[Items from a dataset]
■ ■ ■

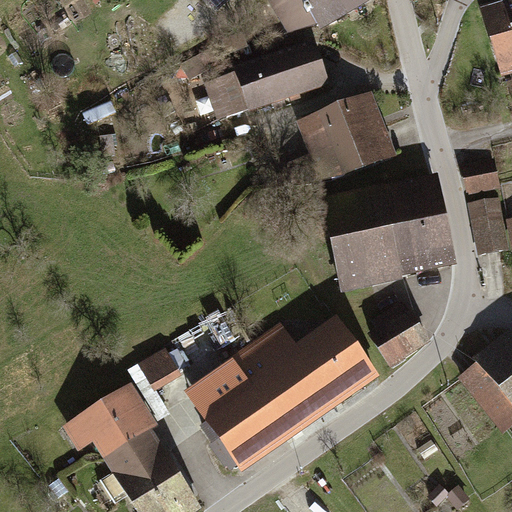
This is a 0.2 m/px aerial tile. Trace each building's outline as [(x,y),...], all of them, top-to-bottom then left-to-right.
[(203,0),(223,20),(244,0),(203,0)] [(265,0),(290,44),(369,0),(265,0)] [(511,0),(482,9),(502,80),(511,77),(511,0)] [(315,45),(234,71),(236,76),(206,85),(208,92),(198,95),(207,120),(216,117),(218,123),(248,113),(249,116),(329,90),(315,45)] [(202,56),(180,68),(187,82),(210,70),(202,56)] [(372,97),(298,126),(310,156),(292,163),(305,195),(397,159),(372,97)] [(113,141),(99,141),(100,156),(114,156),(113,141)] [(491,160),(461,167),(468,195),(498,187),(491,160)] [(438,181),(324,204),(342,295),(404,283),(403,279),(456,269),(438,181)] [(503,199),(468,205),(476,258),(511,252),(511,222),(506,224),(503,199)] [(404,301),(364,327),(390,368),(430,342),(404,301)] [(282,327),(183,391),(217,444),(212,448),(230,475),(237,470),(239,472),(380,381),(339,318),(295,347),(282,327)] [(511,342),(510,339),(458,378),(506,442),(511,437),(511,342)] [(163,348),(139,361),(153,388),(177,375),(163,348)] [(133,386),(64,429),(81,455),(93,447),(112,476),(103,481),(116,502),(125,497),(134,511),(204,511),(154,433),(160,429),(133,386)] [(425,462),(440,454),(433,442),(418,451),(425,462)] [(459,490),(450,497),(442,489),(429,501),(437,511),(448,502),(455,511),(461,511),(471,504),(459,490)]
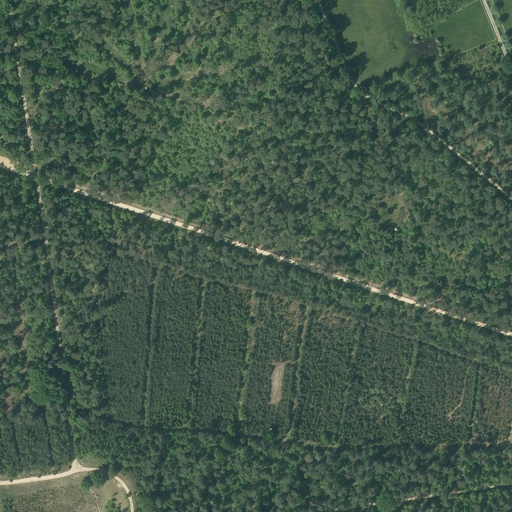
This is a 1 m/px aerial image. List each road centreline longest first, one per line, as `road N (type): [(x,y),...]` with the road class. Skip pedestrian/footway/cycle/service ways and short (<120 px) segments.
road 1 (track): [(511,371),(287,296),(120,253),(107,198)]
road 2 (track): [(511,331),(235,240)]
road 3 (track): [(317,0),(355,88),(421,124),(511,199)]
road 4 (track): [(235,240),(269,136),(229,111),(151,85)]
road 5 (track): [(75,467),(44,239)]
road 6 (track): [(511,481),(304,511)]
road 7 (track): [(235,240),(37,175)]
road 8 (track): [(36,171),(9,0)]
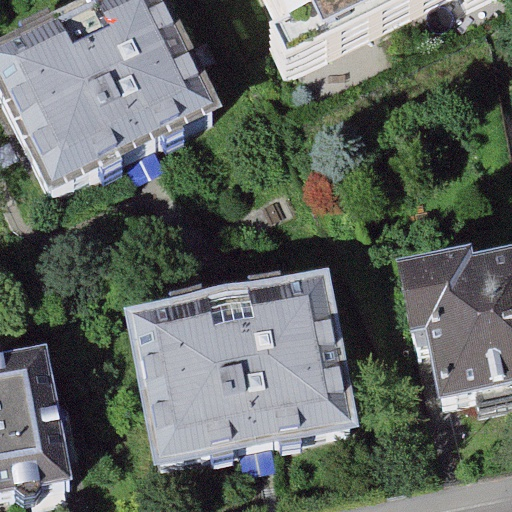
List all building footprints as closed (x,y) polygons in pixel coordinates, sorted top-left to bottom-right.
[(493,7),(489,0),(258,0),(279,43),(265,49),(280,82),(443,5),(453,26),(493,7)] [(208,144),(139,5),(0,73),(0,159),(35,230),(208,144)] [(472,277),(395,292),(409,364),(425,361),(439,433),(511,418),(511,281),(474,289),(472,277)] [(329,305),(120,345),(150,500),(358,461),(329,305)] [(73,511),(47,377),(0,385),(0,511),(73,511)]
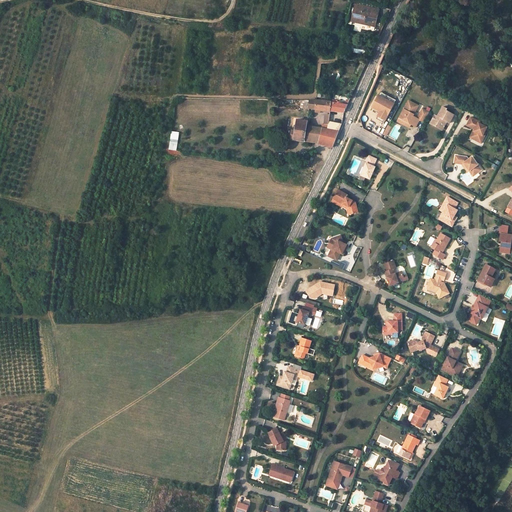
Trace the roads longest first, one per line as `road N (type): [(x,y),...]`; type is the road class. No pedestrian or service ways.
road 1 (residential): [(319,511),(241,478),(285,292)]
road 2 (residential): [(447,326),(490,351),(399,511)]
road 3 (residential): [(215,511),(271,288)]
road 4 (residential): [(278,270),(346,125)]
road 5 (track): [(215,21),(77,0)]
road 6 (residential): [(346,125),(401,0)]
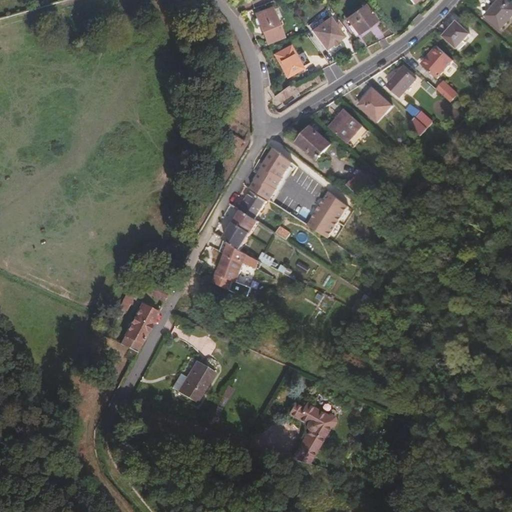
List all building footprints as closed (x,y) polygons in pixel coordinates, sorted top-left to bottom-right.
[(369,0),(388,26),(404,13),(394,0),(369,0)] [(394,0),(404,13),(411,8),(404,0),(394,0)] [(501,29),(511,16),(511,6),(510,4),(505,0),(500,0),(486,16),(501,29)] [(347,18),(358,34),(376,21),(364,5),(347,18)] [(277,8),(272,10),(275,18),(280,16),(277,8)] [(256,15),(257,18),(260,25),(267,43),(282,37),(275,18),(272,10),(271,9),(256,15)] [(330,17),(312,31),(326,50),(332,45),(334,48),(339,43),(338,41),(344,37),(338,28),(341,26),(338,22),(335,24),(330,17)] [(465,41),(470,35),(458,23),(445,37),(460,50),(467,43),(465,41)] [(290,46),(274,54),(287,77),(303,69),(290,46)] [(428,60),(423,66),(438,78),(454,61),(437,46),(426,58),(428,60)] [(401,97),(416,80),(404,68),(388,86),(401,97)] [(437,90),(451,102),(458,95),(444,82),(437,90)] [(363,96),(365,98),(374,89),(371,87),(363,96)] [(374,89),(365,98),(359,105),(377,123),(393,106),(374,89)] [(406,110),(415,118),(421,111),(411,105),(406,110)] [(348,143),(363,126),(346,110),(330,127),(348,143)] [(415,118),(427,128),(433,123),(421,111),(415,118)] [(408,125),(420,136),(427,128),(415,118),(408,125)] [(369,131),(363,126),(348,143),(353,148),(369,131)] [(332,144),(312,127),(298,143),(318,160),(320,159),(327,165),(330,161),(323,155),(332,144)] [(225,142),(221,150),(232,156),(236,148),(225,142)] [(269,147),(245,183),(270,199),(294,164),(269,147)] [(349,184),(364,198),(376,185),(361,172),(349,184)] [(242,211),(256,220),(267,202),(251,191),(239,209),(242,211)] [(326,191),(305,222),(333,241),(354,210),(326,191)] [(242,211),(225,240),(230,243),(242,250),(260,222),(256,220),(242,211)] [(276,233),(286,240),(291,234),(281,227),(276,233)] [(241,252),(242,250),(230,243),(222,266),(218,275),(216,274),(214,282),(231,288),(234,281),(237,282),(245,264),(248,255),(241,252)] [(262,252),(259,259),(270,265),(274,259),(262,252)] [(259,261),(248,255),(245,264),(256,268),(259,261)] [(298,261),(295,266),(305,272),(308,267),(298,261)] [(279,270),(289,275),(291,272),(287,269),(286,270),(281,267),(279,270)] [(164,302),(169,291),(152,282),(146,293),(164,302)] [(135,295),(128,292),(121,307),(126,311),(135,295)] [(362,301),(368,306),(375,300),(366,294),(362,301)] [(352,310),(361,314),(368,306),(362,301),(359,299),(352,310)] [(133,361),(158,313),(141,304),(120,344),(130,349),(126,357),(133,361)] [(114,333),(107,330),(104,336),(111,339),(114,333)] [(215,372),(196,361),(186,377),(188,378),(179,392),(197,403),(215,372)] [(293,406),(287,416),(306,426),(305,430),(307,433),(292,460),(310,465),(329,429),(333,428),(335,424),(334,419),(329,416),(326,417),(304,405),(302,410),(293,406)]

■ ■ ■

### [JOB]
Rewrite the rows above, replacing "aerial" with "overhead" wherever it occurs and keeping everything else the same. Omit the pictures from your answer.

### [PROBLEM SOLUTION]
This is a 0.2 m/px overhead tile. Trace each building's outline as [(x,y),...], all of them, top-to-bottom then left-to-right.
[(203,0),(223,20),(244,0),(203,0)] [(265,0),(290,44),(369,0),(265,0)] [(511,0),(482,9),(502,80),(511,77),(511,0)] [(315,45),(234,71),(236,76),(206,85),(208,92),(198,95),(207,120),(216,117),(218,123),(248,113),(249,116),(329,90),(315,45)] [(202,56),(180,68),(187,82),(210,70),(202,56)] [(372,97),(298,126),(310,156),(292,163),(305,195),(397,159),(372,97)] [(113,141),(99,141),(100,156),(114,156),(113,141)] [(491,160),(461,167),(468,195),(498,187),(491,160)] [(438,181),(324,204),(342,295),(404,283),(403,279),(456,269),(438,181)] [(503,199),(468,205),(476,258),(511,252),(511,222),(506,224),(503,199)] [(404,301),(364,327),(390,368),(430,342),(404,301)] [(282,327),(183,391),(217,444),(212,448),(230,475),(237,470),(239,472),(380,381),(339,318),(295,347),(282,327)] [(511,342),(510,339),(458,378),(506,442),(511,437),(511,342)] [(163,348),(139,361),(153,388),(177,375),(163,348)] [(133,386),(64,429),(81,455),(93,447),(112,476),(103,481),(116,502),(125,497),(134,511),(204,511),(154,433),(160,429),(133,386)] [(425,462),(440,454),(433,442),(418,451),(425,462)] [(459,490),(450,497),(442,489),(429,501),(437,511),(448,502),(455,511),(461,511),(471,504),(459,490)]
This is a 1 m/px overhead image. List each road centreline longest first, one per line, as `road N (type): [(x,y),...]` with the road class. Skip pedestrian/footway/cycle/service ways and short (<120 px) segments.
road 1 (track): [(511,371),(287,296),(120,253),(107,198)]
road 2 (track): [(511,331),(235,240)]
road 3 (track): [(317,0),(355,88),(421,124),(511,199)]
road 4 (track): [(235,240),(269,136),(229,111),(151,85)]
road 5 (track): [(75,467),(44,239)]
road 6 (track): [(511,481),(304,511)]
road 7 (track): [(235,240),(37,175)]
road 8 (track): [(36,171),(9,0)]
List all building footprints as closed (x,y) polygons in pixel coordinates, sorted top-left to bottom-right.
[(493,7),(489,0),(258,0),(279,43),(265,49),(280,82),(443,5),(453,26),(493,7)] [(208,144),(139,5),(0,73),(0,159),(35,230),(208,144)] [(472,277),(395,292),(409,364),(425,361),(439,433),(511,418),(511,281),(474,289),(472,277)] [(329,305),(120,345),(150,500),(358,461),(329,305)] [(73,511),(47,377),(0,385),(0,511),(73,511)]
Trace the roads longest first, one per line as `road N (type): [(x,y),...]`; type is the road class. No pedestrian or service ways.
road 1 (residential): [(319,511),(241,478),(285,292)]
road 2 (residential): [(447,326),(490,351),(399,511)]
road 3 (residential): [(215,511),(271,288)]
road 4 (residential): [(278,270),(346,125)]
road 5 (track): [(215,21),(77,0)]
road 6 (residential): [(346,125),(401,0)]
List all building footprints as closed (x,y) polygons in pixel coordinates, sorted top-left to bottom-right.
[(369,0),(388,26),(404,13),(394,0),(369,0)] [(394,0),(404,13),(411,8),(404,0),(394,0)] [(501,29),(511,16),(511,6),(510,4),(505,0),(500,0),(486,16),(501,29)] [(347,18),(358,34),(376,21),(364,5),(347,18)] [(277,8),(272,10),(275,18),(280,16),(277,8)] [(256,15),(257,18),(260,25),(267,43),(282,37),(275,18),(272,10),(271,9),(256,15)] [(330,17),(312,31),(326,50),(332,45),(334,48),(339,43),(338,41),(344,37),(338,28),(341,26),(338,22),(335,24),(330,17)] [(465,41),(470,35),(458,23),(445,37),(460,50),(467,43),(465,41)] [(290,46),(274,54),(287,77),(303,69),(290,46)] [(428,60),(423,66),(438,78),(454,61),(437,46),(426,58),(428,60)] [(401,97),(416,80),(404,68),(388,86),(401,97)] [(437,90),(451,102),(458,95),(444,82),(437,90)] [(363,96),(365,98),(374,89),(371,87),(363,96)] [(374,89),(365,98),(359,105),(377,123),(393,106),(374,89)] [(406,110),(415,118),(421,111),(411,105),(406,110)] [(348,143),(363,126),(346,110),(330,127),(348,143)] [(415,118),(427,128),(433,123),(421,111),(415,118)] [(408,125),(420,136),(427,128),(415,118),(408,125)] [(369,131),(363,126),(348,143),(353,148),(369,131)] [(332,144),(312,127),(298,143),(318,160),(320,159),(327,165),(330,161),(323,155),(332,144)] [(225,142),(221,150),(232,156),(236,148),(225,142)] [(269,147),(245,183),(270,199),(294,164),(269,147)] [(349,184),(364,198),(376,185),(361,172),(349,184)] [(242,211),(256,220),(267,202),(251,191),(239,209),(242,211)] [(326,191),(305,222),(333,241),(354,210),(326,191)] [(242,211),(225,240),(230,243),(242,250),(260,222),(256,220),(242,211)] [(276,233),(286,240),(291,234),(281,227),(276,233)] [(241,252),(242,250),(230,243),(222,266),(218,275),(216,274),(214,282),(231,288),(234,281),(237,282),(245,264),(248,255),(241,252)] [(262,252),(259,259),(270,265),(274,259),(262,252)] [(259,261),(248,255),(245,264),(256,268),(259,261)] [(298,261),(295,266),(305,272),(308,267),(298,261)] [(279,270),(289,275),(291,272),(287,269),(286,270),(281,267),(279,270)] [(164,302),(169,291),(152,282),(146,293),(164,302)] [(135,295),(128,292),(121,307),(126,311),(135,295)] [(362,301),(368,306),(375,300),(366,294),(362,301)] [(352,310),(361,314),(368,306),(362,301),(359,299),(352,310)] [(133,361),(158,313),(141,304),(120,344),(130,349),(126,357),(133,361)] [(114,333),(107,330),(104,336),(111,339),(114,333)] [(215,372),(196,361),(186,377),(188,378),(179,392),(197,403),(215,372)] [(293,406),(287,416),(306,426),(305,430),(307,433),(292,460),(310,465),(329,429),(333,428),(335,424),(334,419),(329,416),(326,417),(304,405),(302,410),(293,406)]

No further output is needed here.